| PROBLEM DETAILS |
Begin at the line containing "turned: green_fevinonuk <369,311>" and end at the final line of the entries. Please reproduce those lines exactly.

| Object matching data |
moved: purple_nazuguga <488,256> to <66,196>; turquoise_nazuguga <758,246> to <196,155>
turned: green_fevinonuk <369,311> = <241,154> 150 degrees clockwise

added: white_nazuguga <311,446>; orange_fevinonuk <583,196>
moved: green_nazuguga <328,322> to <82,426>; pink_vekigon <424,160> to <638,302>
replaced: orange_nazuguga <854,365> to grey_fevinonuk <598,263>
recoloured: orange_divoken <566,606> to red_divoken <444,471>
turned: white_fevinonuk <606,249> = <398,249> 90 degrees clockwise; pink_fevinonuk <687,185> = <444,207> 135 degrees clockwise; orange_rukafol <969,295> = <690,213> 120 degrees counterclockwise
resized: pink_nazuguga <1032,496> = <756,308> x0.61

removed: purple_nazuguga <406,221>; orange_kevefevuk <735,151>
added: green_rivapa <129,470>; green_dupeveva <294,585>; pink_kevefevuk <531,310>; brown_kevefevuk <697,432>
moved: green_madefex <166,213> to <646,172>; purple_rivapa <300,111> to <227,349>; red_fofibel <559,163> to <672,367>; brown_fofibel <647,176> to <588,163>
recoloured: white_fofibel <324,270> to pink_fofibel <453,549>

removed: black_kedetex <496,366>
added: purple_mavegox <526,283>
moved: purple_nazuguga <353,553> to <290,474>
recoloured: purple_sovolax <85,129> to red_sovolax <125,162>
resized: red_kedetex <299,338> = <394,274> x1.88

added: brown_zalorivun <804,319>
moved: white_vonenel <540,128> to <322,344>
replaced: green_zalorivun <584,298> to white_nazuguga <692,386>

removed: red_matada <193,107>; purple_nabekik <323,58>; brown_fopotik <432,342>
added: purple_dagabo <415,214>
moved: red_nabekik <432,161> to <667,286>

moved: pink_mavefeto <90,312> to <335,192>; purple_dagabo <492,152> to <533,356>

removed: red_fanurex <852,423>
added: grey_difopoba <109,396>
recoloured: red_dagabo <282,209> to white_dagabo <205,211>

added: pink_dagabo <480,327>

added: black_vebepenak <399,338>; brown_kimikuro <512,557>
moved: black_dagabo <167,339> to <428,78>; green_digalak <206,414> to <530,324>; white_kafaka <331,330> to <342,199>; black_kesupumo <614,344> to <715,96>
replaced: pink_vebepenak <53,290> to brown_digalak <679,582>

| EXERCISE RESPONSE |
turned: green_fevinonuk <369,311> = <241,154> 150 degrees clockwise

added: white_nazuguga <311,446>; orange_fevinonuk <583,196>
moved: green_nazuguga <328,322> to <82,426>; pink_vekigon <424,160> to <638,302>
replaced: orange_nazuguga <854,365> to grey_fevinonuk <598,263>
recoloured: orange_divoken <566,606> to red_divoken <444,471>
turned: white_fevinonuk <606,249> = <398,249> 90 degrees clockwise; pink_fevinonuk <687,185> = <444,207> 135 degrees clockwise; orange_rukafol <969,295> = <690,213> 120 degrees counterclockwise
resized: pink_nazuguga <1032,496> = <756,308> x0.61

removed: purple_nazuguga <406,221>; orange_kevefevuk <735,151>
added: green_rivapa <129,470>; green_dupeveva <294,585>; pink_kevefevuk <531,310>; brown_kevefevuk <697,432>
moved: green_madefex <166,213> to <646,172>; purple_rivapa <300,111> to <227,349>; red_fofibel <559,163> to <672,367>; brown_fofibel <647,176> to <588,163>
recoloured: white_fofibel <324,270> to pink_fofibel <453,549>

removed: black_kedetex <496,366>
added: purple_mavegox <526,283>
moved: purple_nazuguga <353,553> to <290,474>
recoloured: purple_sovolax <85,129> to red_sovolax <125,162>
resized: red_kedetex <299,338> = <394,274> x1.88

added: brown_zalorivun <804,319>
moved: white_vonenel <540,128> to <322,344>
replaced: green_zalorivun <584,298> to white_nazuguga <692,386>

removed: red_matada <193,107>; purple_nabekik <323,58>; brown_fopotik <432,342>
added: purple_dagabo <415,214>
moved: red_nabekik <432,161> to <667,286>

moved: pink_mavefeto <90,312> to <335,192>; purple_dagabo <492,152> to <533,356>

removed: red_fanurex <852,423>
added: grey_difopoba <109,396>
recoloured: red_dagabo <282,209> to white_dagabo <205,211>

added: pink_dagabo <480,327>

added: black_vebepenak <399,338>; brown_kimikuro <512,557>
moved: black_dagabo <167,339> to <428,78>; green_digalak <206,414> to <530,324>; white_kafaka <331,330> to <342,199>; black_kesupumo <614,344> to <715,96>
replaced: pink_vebepenak <53,290> to brown_digalak <679,582>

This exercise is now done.